### Records for the task

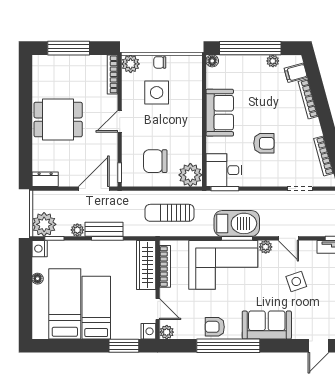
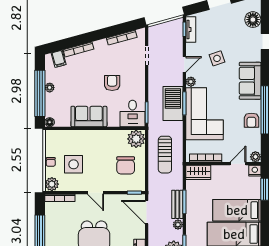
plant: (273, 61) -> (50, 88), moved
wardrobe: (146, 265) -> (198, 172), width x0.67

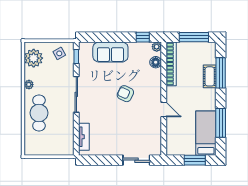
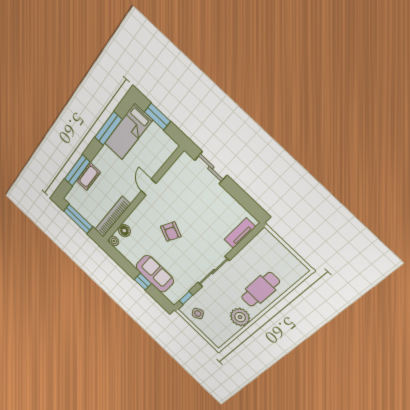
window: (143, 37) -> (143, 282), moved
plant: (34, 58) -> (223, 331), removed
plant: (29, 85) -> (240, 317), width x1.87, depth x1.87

...

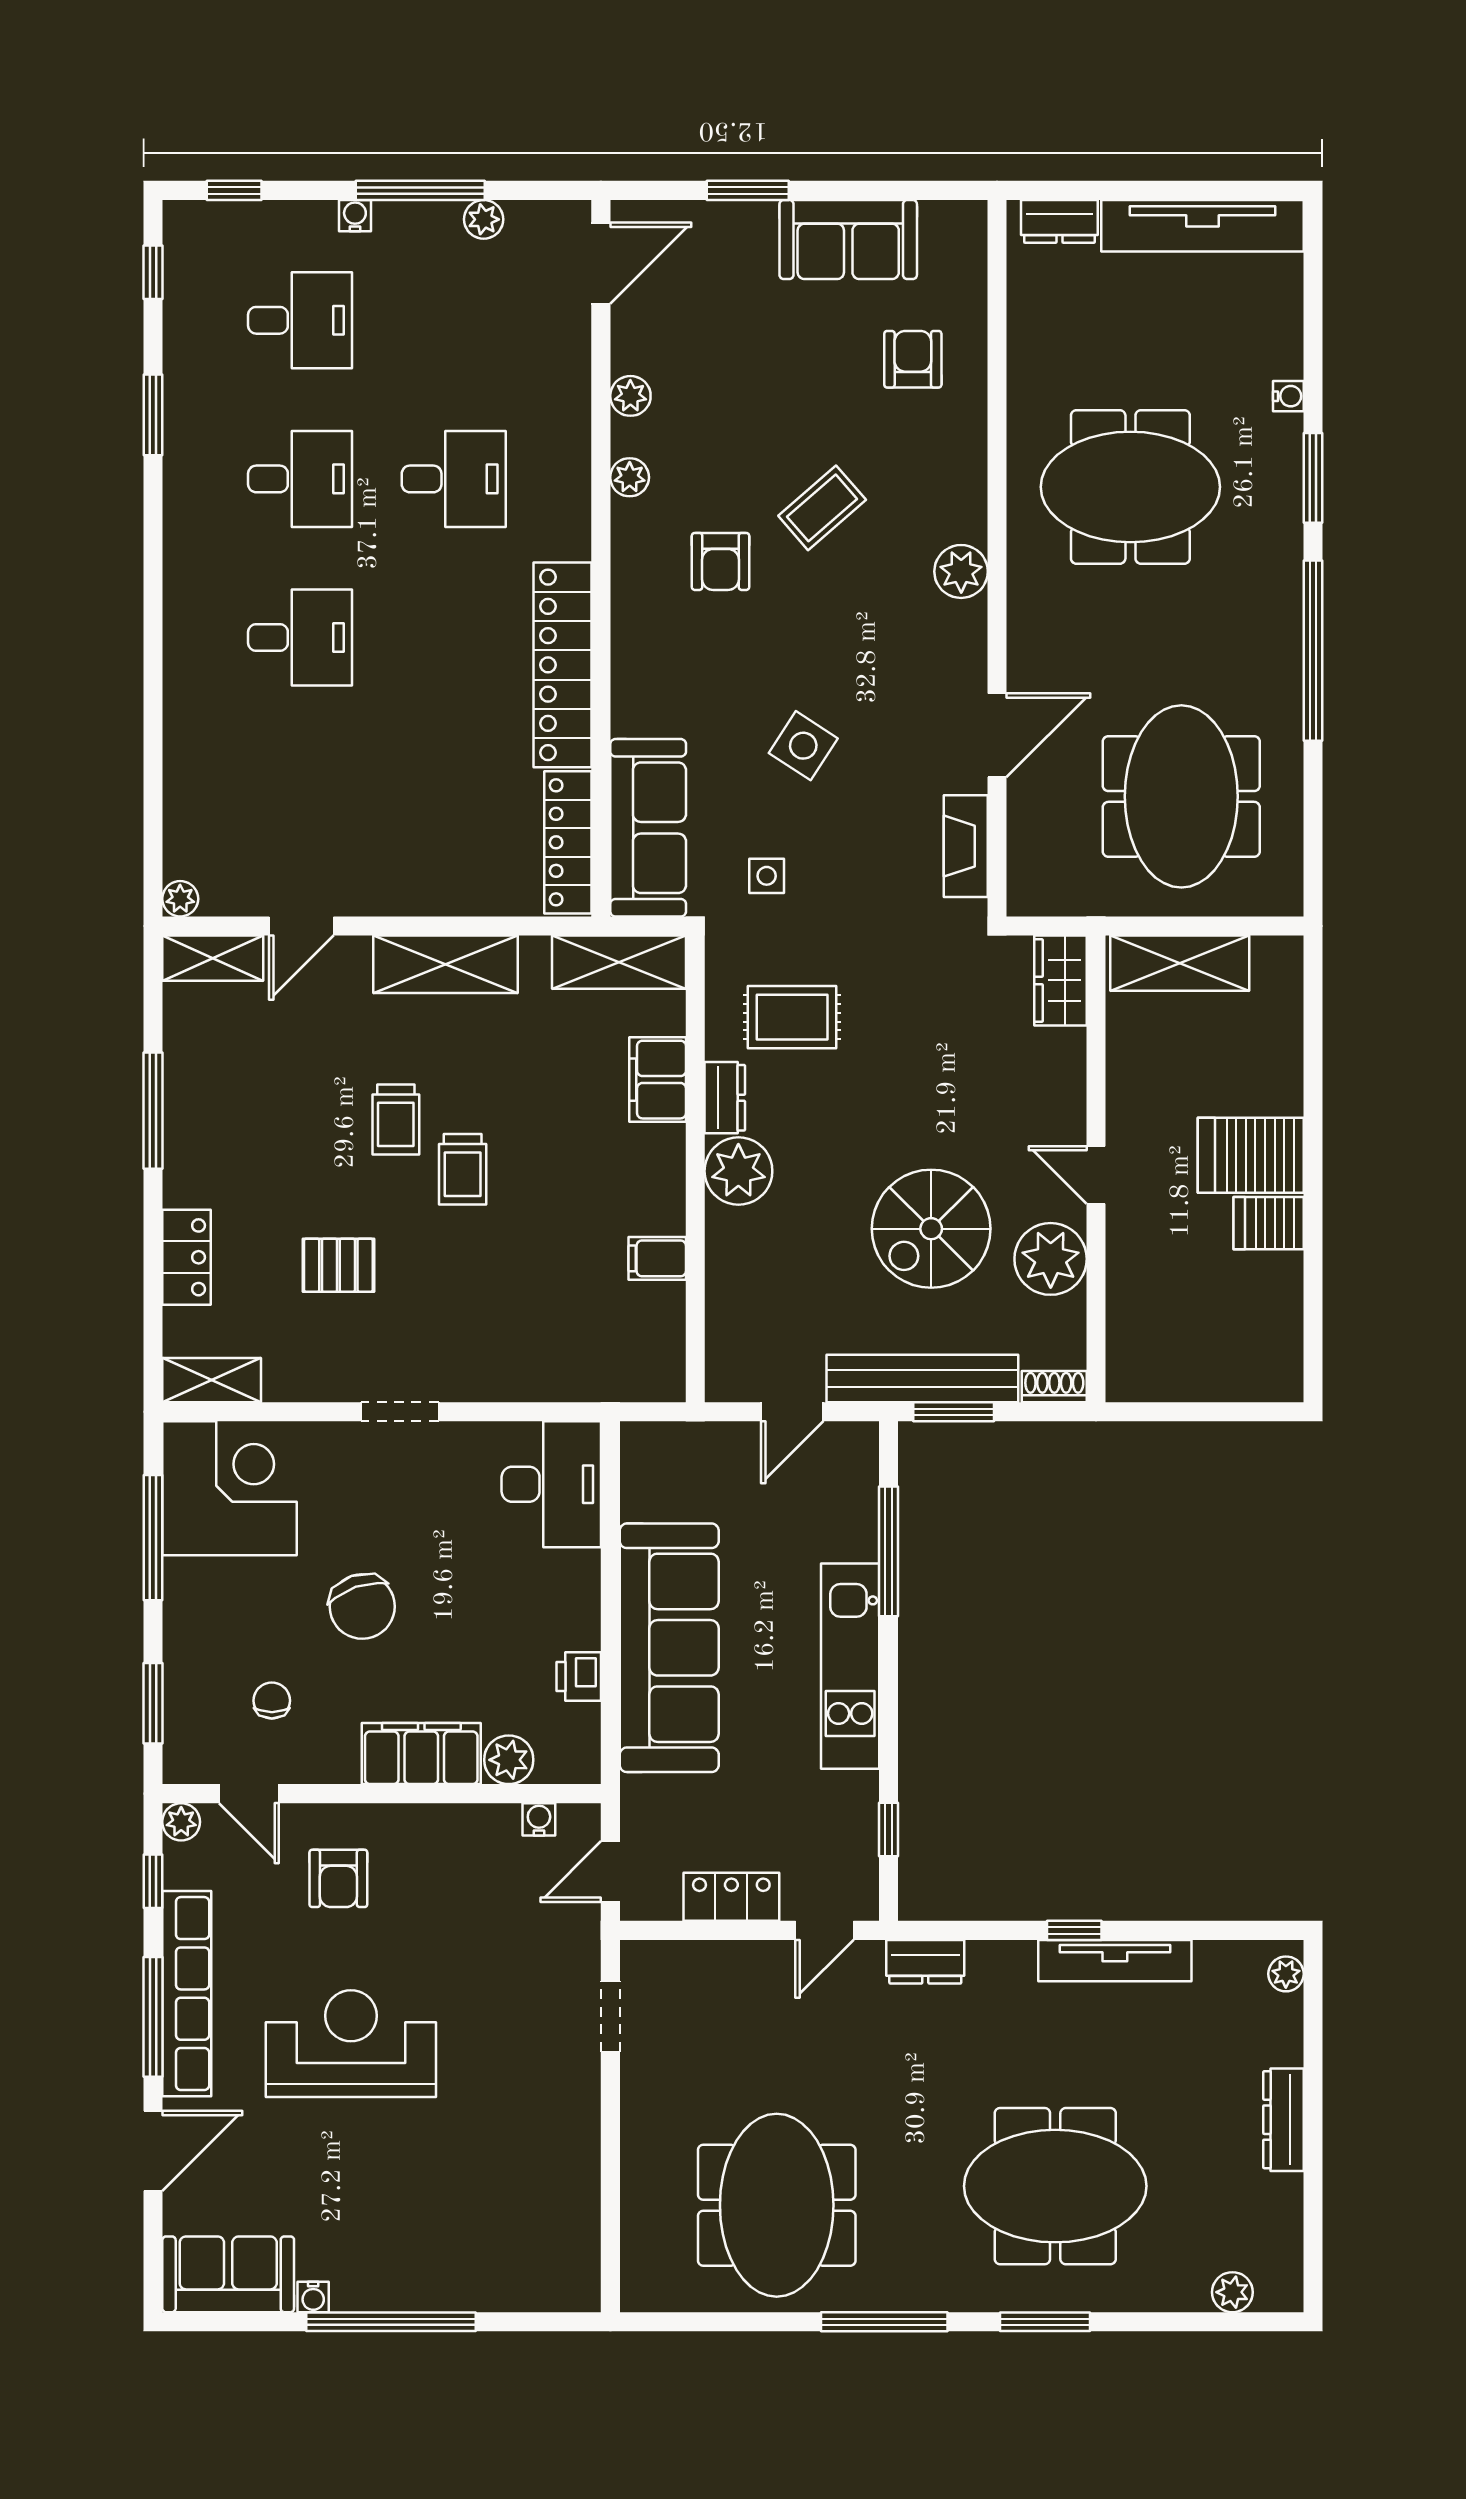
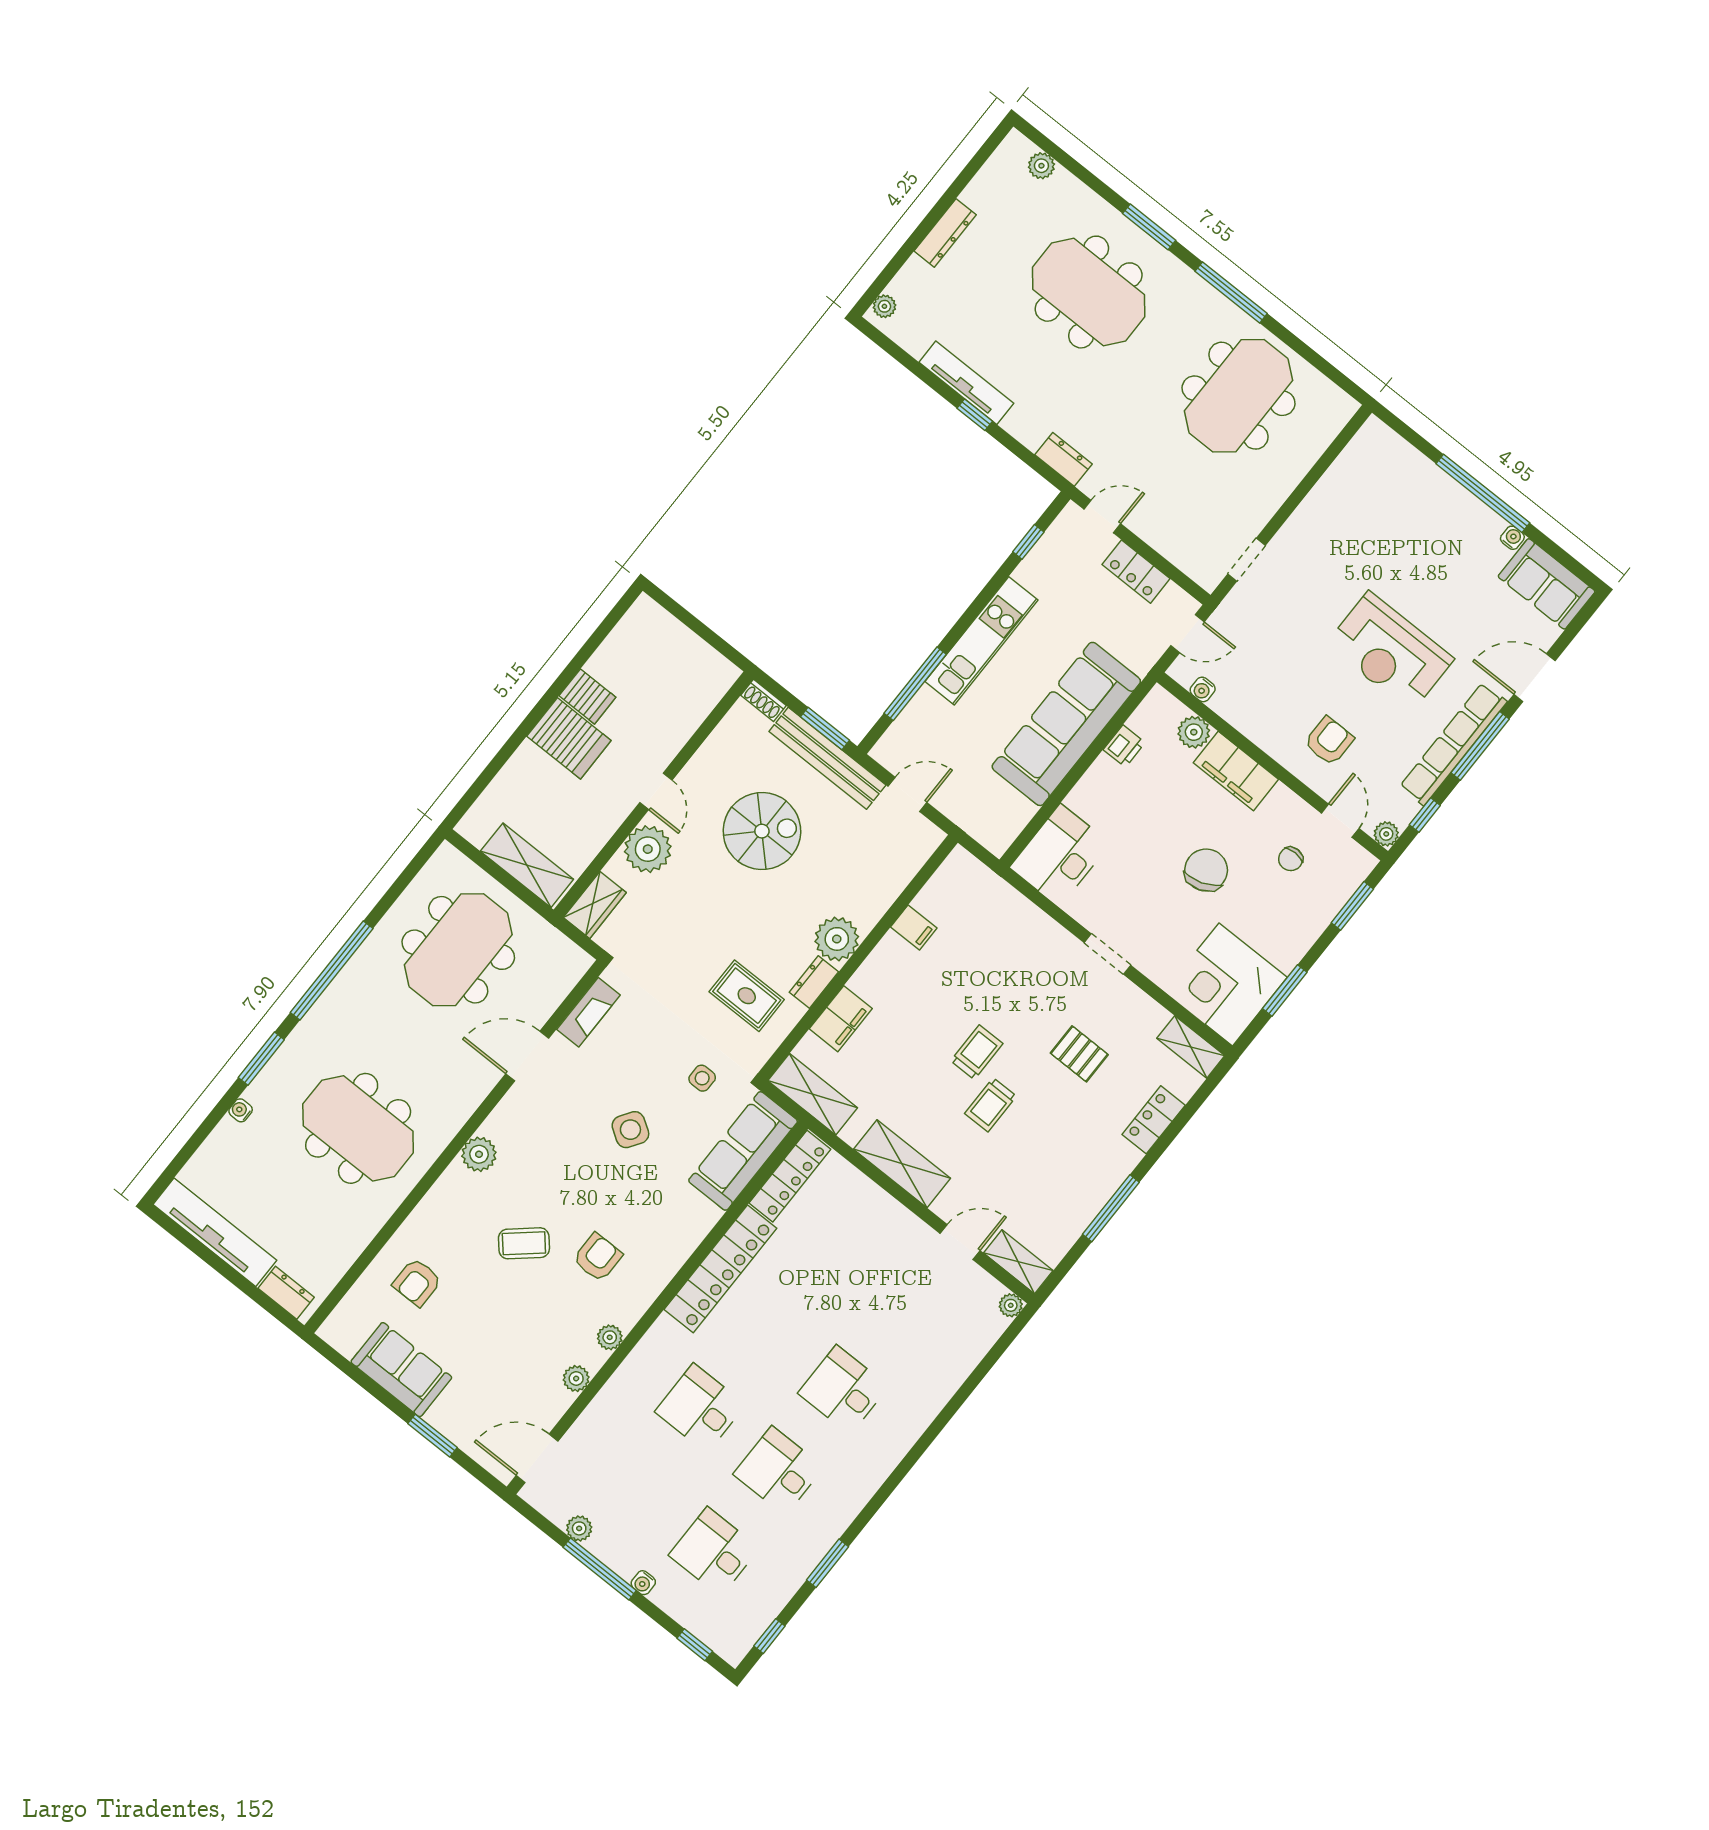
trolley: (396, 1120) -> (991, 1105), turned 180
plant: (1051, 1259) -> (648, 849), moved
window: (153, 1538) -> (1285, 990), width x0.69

### Try it
What to print is the stretch of entries from the line with "plant: (273, 61) -> (50, 88), moved" up to and including the line with "plant: (29, 85)". Please print it exactly and leave out the pictures.

### Task solution
plant: (273, 61) -> (50, 88), moved
wardrobe: (146, 265) -> (198, 172), width x0.67

window: (143, 37) -> (143, 282), moved
plant: (34, 58) -> (223, 331), removed
plant: (29, 85) -> (240, 317), width x1.87, depth x1.87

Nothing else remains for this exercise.